• **Collected material**:

- Opening Delimiter -

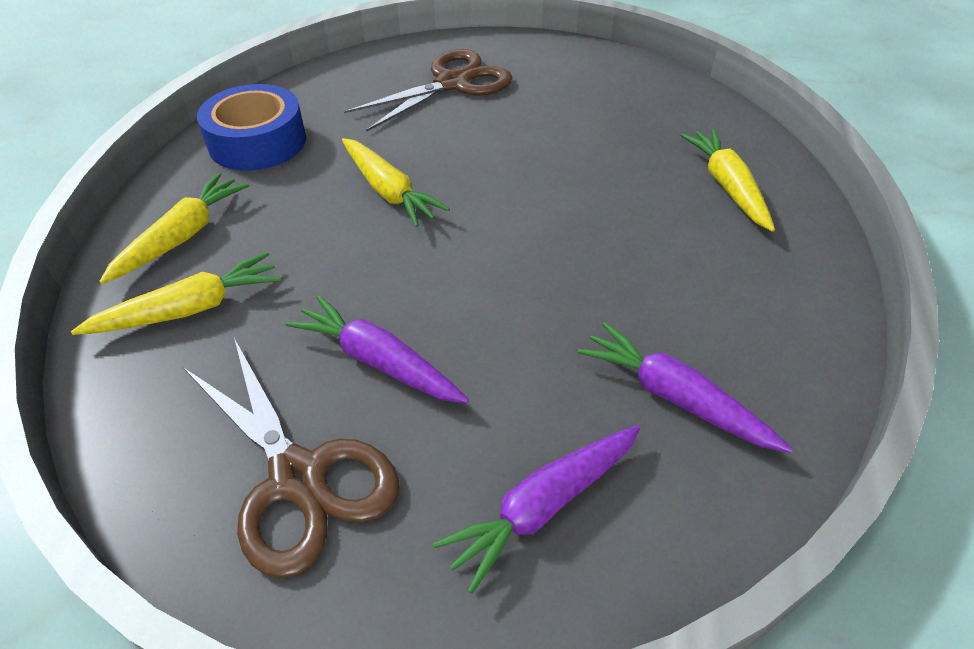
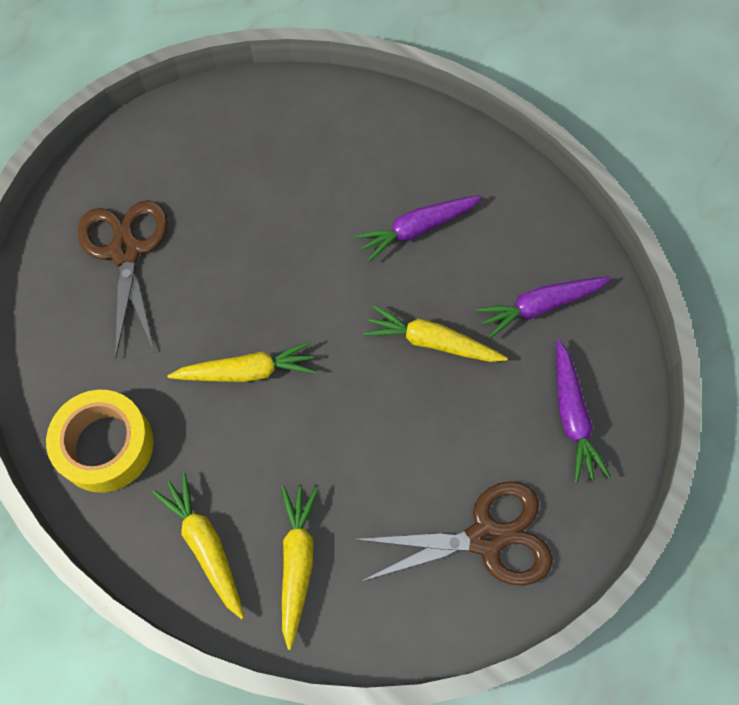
camera: 60 degrees left, 20 degrees up
(257, 142) = (106, 445): blue tape -> yellow tape
(378, 361) = (421, 455): purple carrot -> purple carrot (417, 229)
(727, 186) = (389, 151): yellow carrot -> yellow carrot (432, 342)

- Closing Delimiter -

• **Task details**: In the listing above, find every line with the word "carrot" and copy it.

• **Completed exercise**:
(378, 361) = (421, 455): purple carrot -> purple carrot (417, 229)
(727, 186) = (389, 151): yellow carrot -> yellow carrot (432, 342)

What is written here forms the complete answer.